- _What to do_: Starting at the line that contains "camera: 65 degrees left, 0 degrees up" and stopping at the line that contains "(498, 171) = (189, 297): white", transcribe every line of the material below exactly; pictures stay out.

*** Data to examine ***

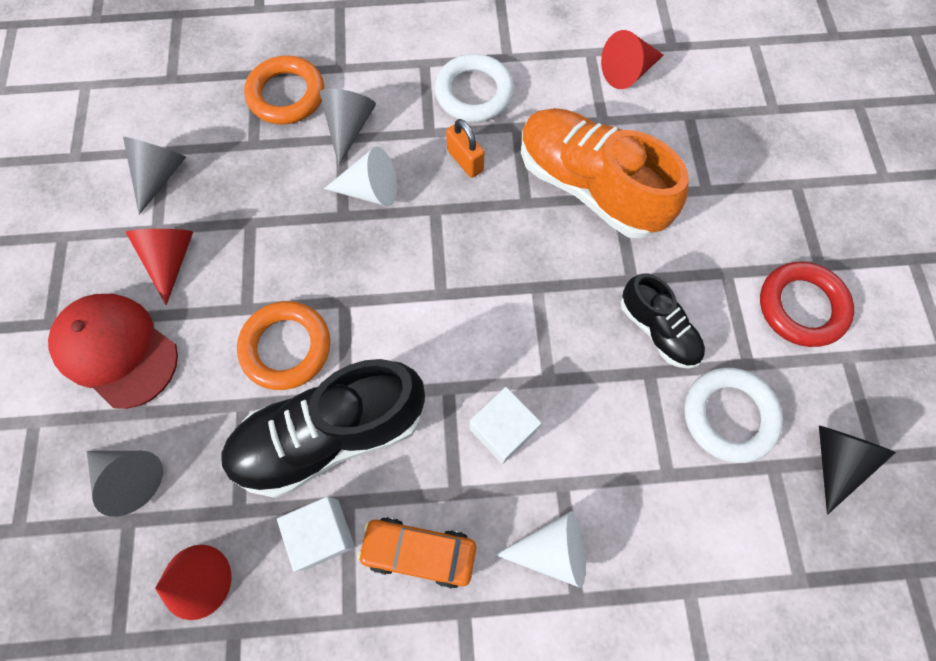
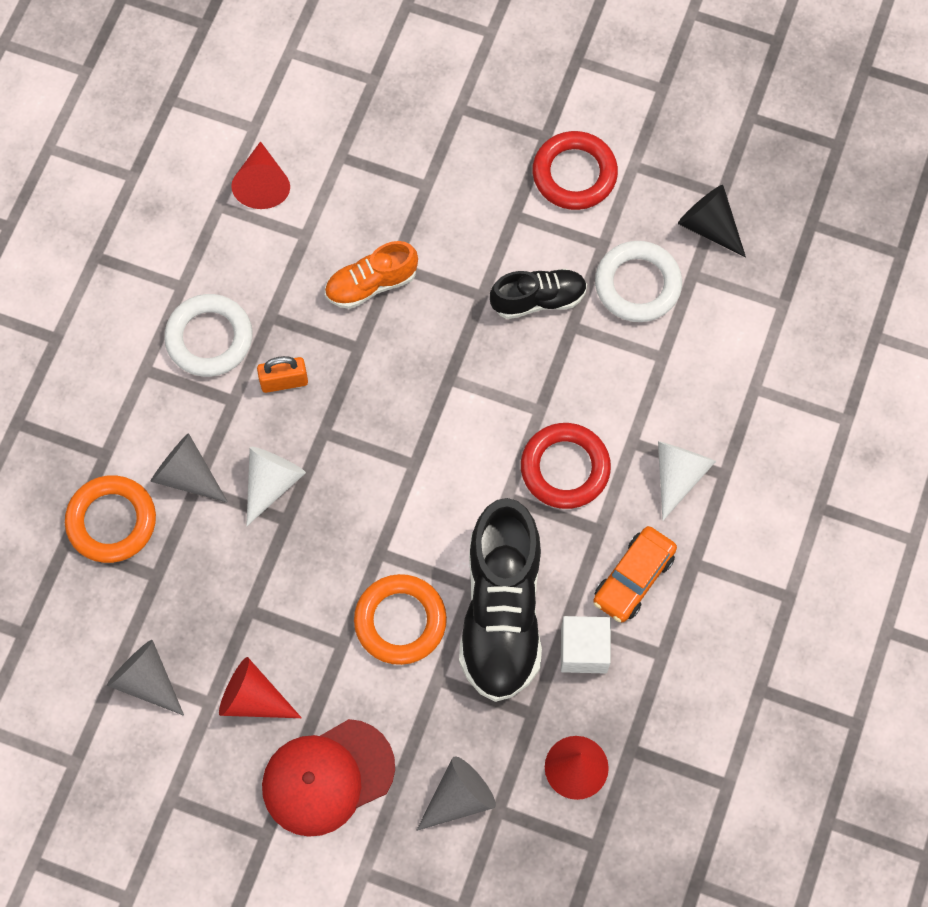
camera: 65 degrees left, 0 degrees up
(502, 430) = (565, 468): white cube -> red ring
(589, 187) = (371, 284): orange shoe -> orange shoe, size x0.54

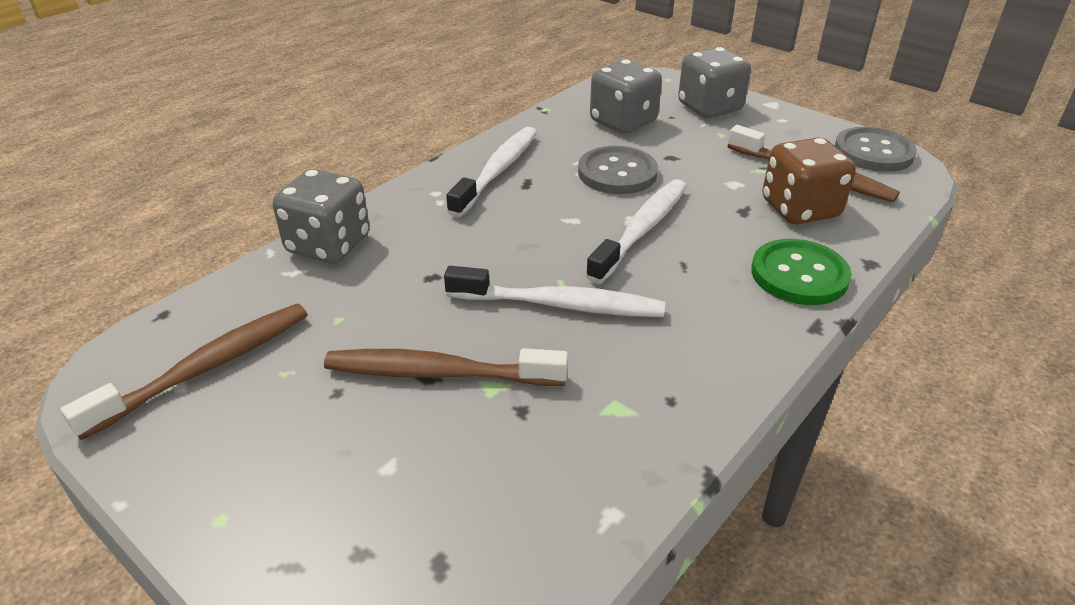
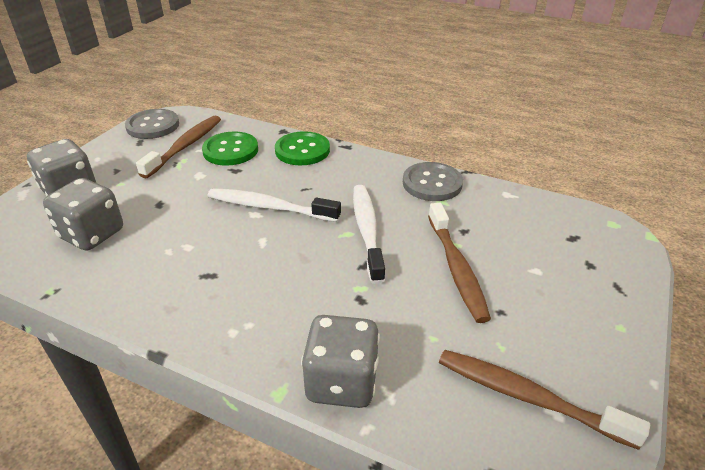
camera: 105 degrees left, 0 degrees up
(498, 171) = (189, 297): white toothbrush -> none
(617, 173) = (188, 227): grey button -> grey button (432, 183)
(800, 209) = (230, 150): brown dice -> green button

*** End of Data to examine ***
*** Data to examine ***

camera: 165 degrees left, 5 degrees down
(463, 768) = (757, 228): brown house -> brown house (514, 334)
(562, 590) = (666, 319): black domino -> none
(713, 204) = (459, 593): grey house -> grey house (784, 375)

*** End of Data to examine ***
*** Data to examine ***

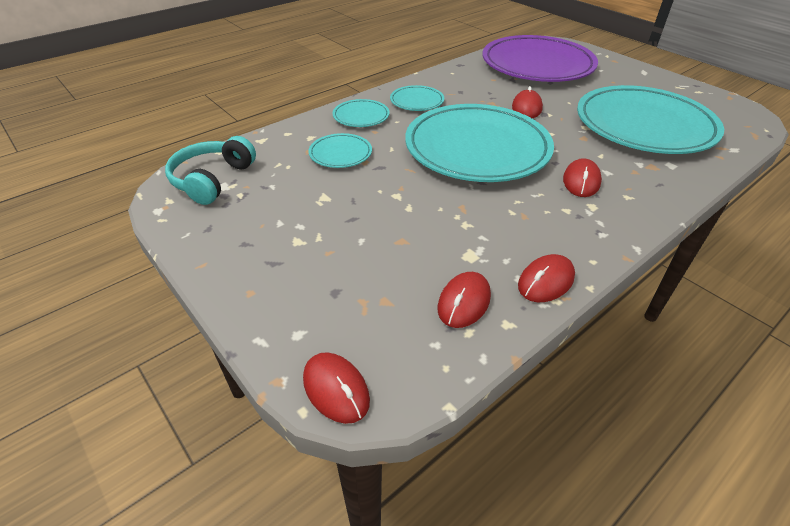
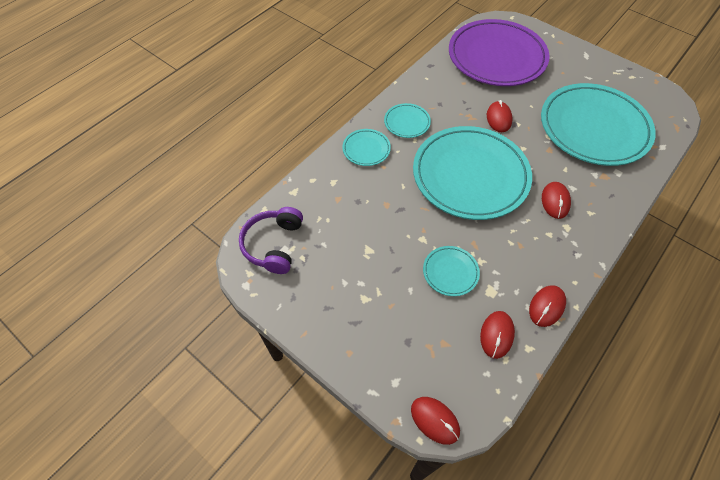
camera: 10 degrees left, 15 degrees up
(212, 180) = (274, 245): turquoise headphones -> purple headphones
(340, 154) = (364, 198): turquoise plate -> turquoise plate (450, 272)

*** End of Data to examine ***

- _Answer for this exercise_:
camera: 65 degrees left, 0 degrees up
(502, 430) = (565, 468): white cube -> red ring
(589, 187) = (371, 284): orange shoe -> orange shoe, size x0.54

camera: 105 degrees left, 0 degrees up
(498, 171) = (189, 297): white toothbrush -> none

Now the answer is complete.